◆ Dataset section ◆
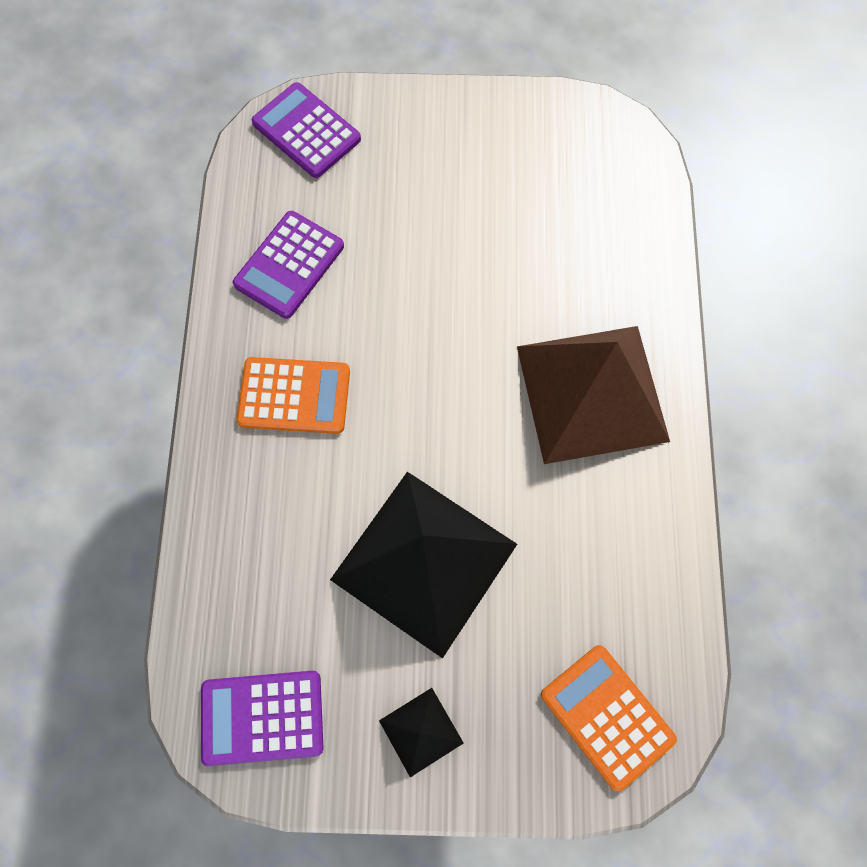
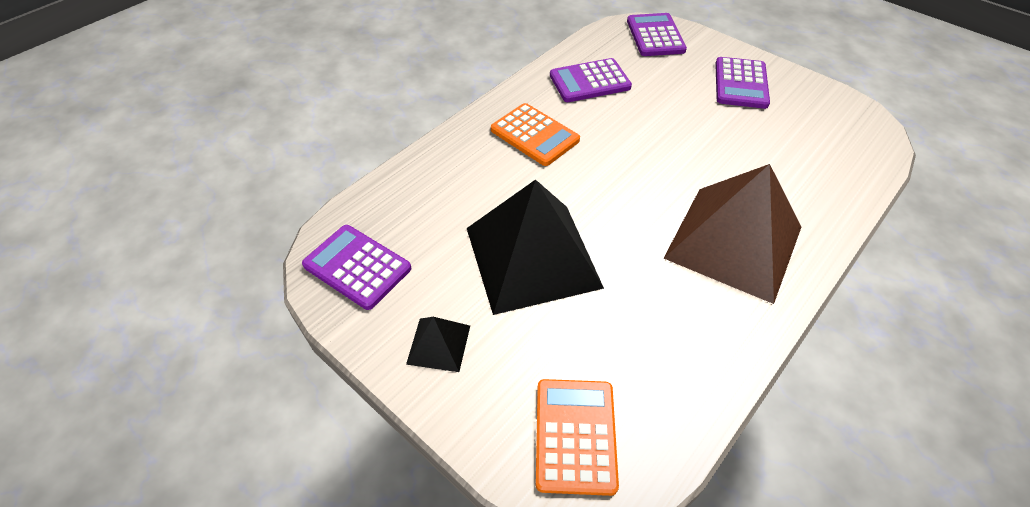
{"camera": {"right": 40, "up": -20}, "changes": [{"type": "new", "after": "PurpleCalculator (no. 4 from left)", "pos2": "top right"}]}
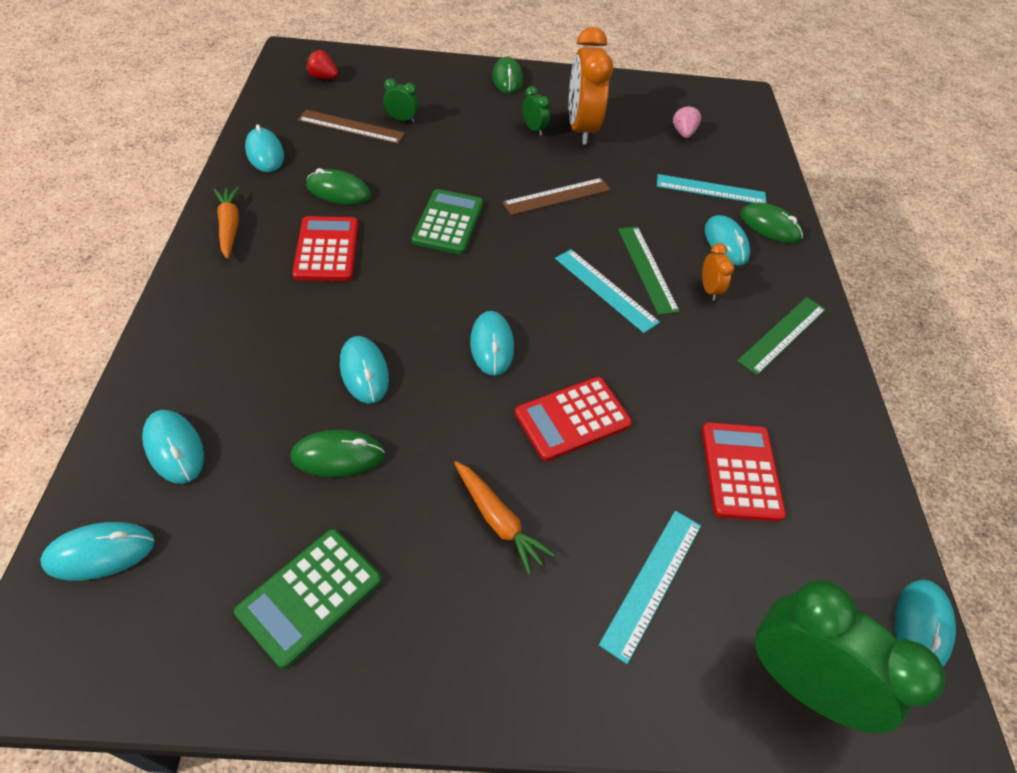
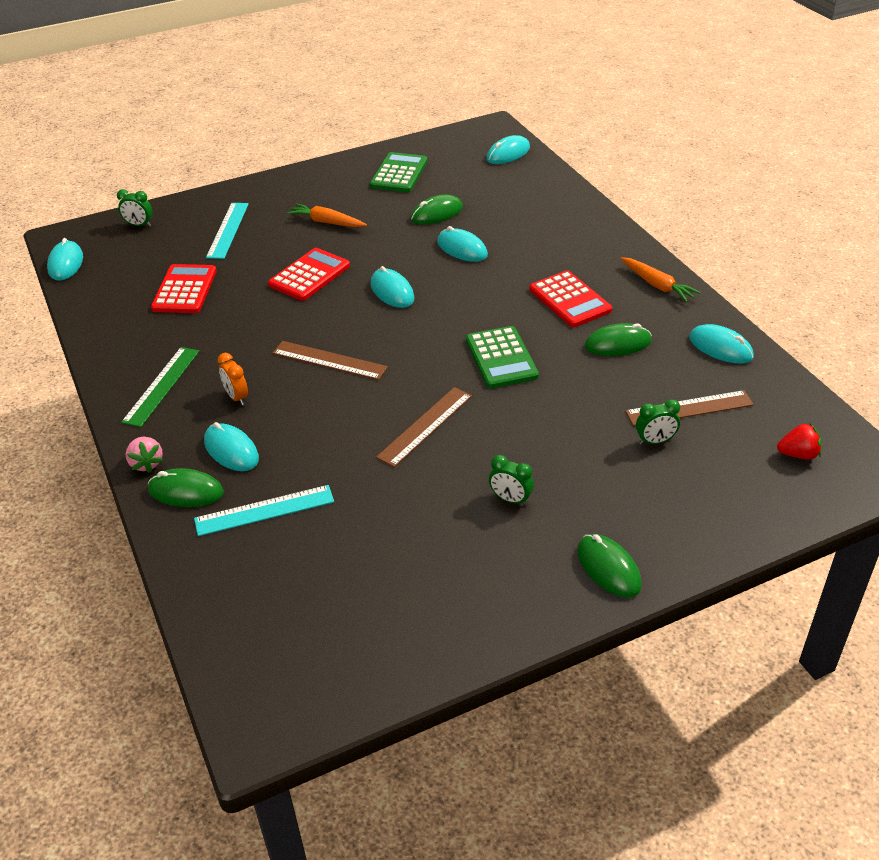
{"camera": {"right": 160, "up": -10}, "changes": [{"type": "gone", "before": "OrangeColouredBedsideClock (no. 1 from left)", "pos1": "top centre"}, {"type": "shifted", "before": "RosePinkToyStrawberry", "pos1": "top right", "pos2": "middle left"}, {"type": "gone", "before": "GreenStraightedge (no. 1 from left)", "pos1": "centre"}, {"type": "repainted", "before": "TealStraightedge (no. 1 from left)", "after": "RussetStraightedge (no. 1 from left)", "pos1": "centre", "pos2": "centre"}, {"type": "gone", "before": "TealComputerMouse (no. 2 from left)", "pos1": "middle left"}, {"type": "rotated", "before": "RedCalculator (no. 3 from left in the first image)", "pos1": "middle right", "pos2": "middle left", "turn": -150}, {"type": "scaled", "before": "GreenBedsideClock (no. 3 from left in the first image)", "pos1": "bottom right", "pos2": "top left", "scale": 0.44}]}
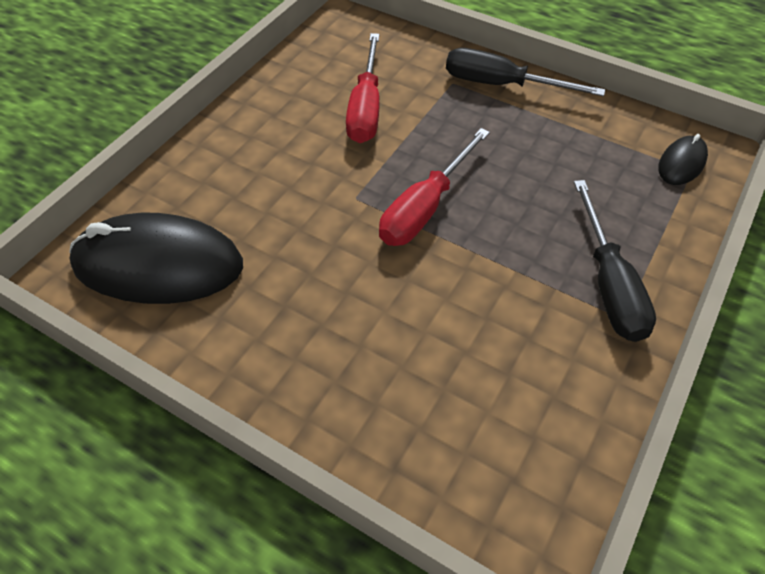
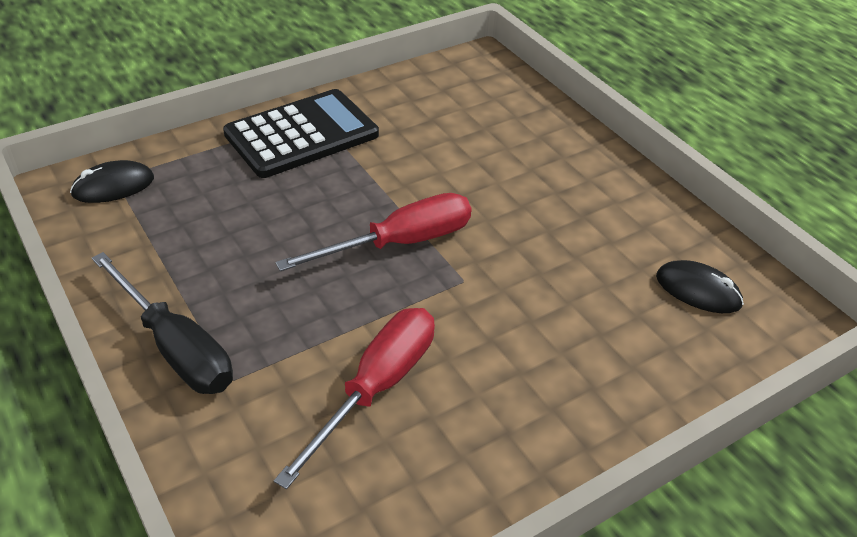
{"camera": {"right": -155, "up": -10}, "changes": [{"type": "swapped", "before": "EbonyHandScrewdriver (no. 2 from left)", "after": "EbonyCalculator", "pos1": "middle right", "pos2": "top centre"}, {"type": "scaled", "before": "EbonyComputerMouse (no. 1 from left in the first image)", "pos1": "middle left", "pos2": "middle right", "scale": 0.47}]}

◆ Task goal ◆
Give the data again exactly as it appears, but without any images.

◆ Solved exercise ◆
{"camera": {"right": 40, "up": -20}, "changes": [{"type": "new", "after": "PurpleCalculator (no. 4 from left)", "pos2": "top right"}]}
{"camera": {"right": 160, "up": -10}, "changes": [{"type": "gone", "before": "OrangeColouredBedsideClock (no. 1 from left)", "pos1": "top centre"}, {"type": "shifted", "before": "RosePinkToyStrawberry", "pos1": "top right", "pos2": "middle left"}, {"type": "gone", "before": "GreenStraightedge (no. 1 from left)", "pos1": "centre"}, {"type": "repainted", "before": "TealStraightedge (no. 1 from left)", "after": "RussetStraightedge (no. 1 from left)", "pos1": "centre", "pos2": "centre"}, {"type": "gone", "before": "TealComputerMouse (no. 2 from left)", "pos1": "middle left"}, {"type": "rotated", "before": "RedCalculator (no. 3 from left in the first image)", "pos1": "middle right", "pos2": "middle left", "turn": -150}, {"type": "scaled", "before": "GreenBedsideClock (no. 3 from left in the first image)", "pos1": "bottom right", "pos2": "top left", "scale": 0.44}]}
{"camera": {"right": -155, "up": -10}, "changes": [{"type": "swapped", "before": "EbonyHandScrewdriver (no. 2 from left)", "after": "EbonyCalculator", "pos1": "middle right", "pos2": "top centre"}, {"type": "scaled", "before": "EbonyComputerMouse (no. 1 from left in the first image)", "pos1": "middle left", "pos2": "middle right", "scale": 0.47}]}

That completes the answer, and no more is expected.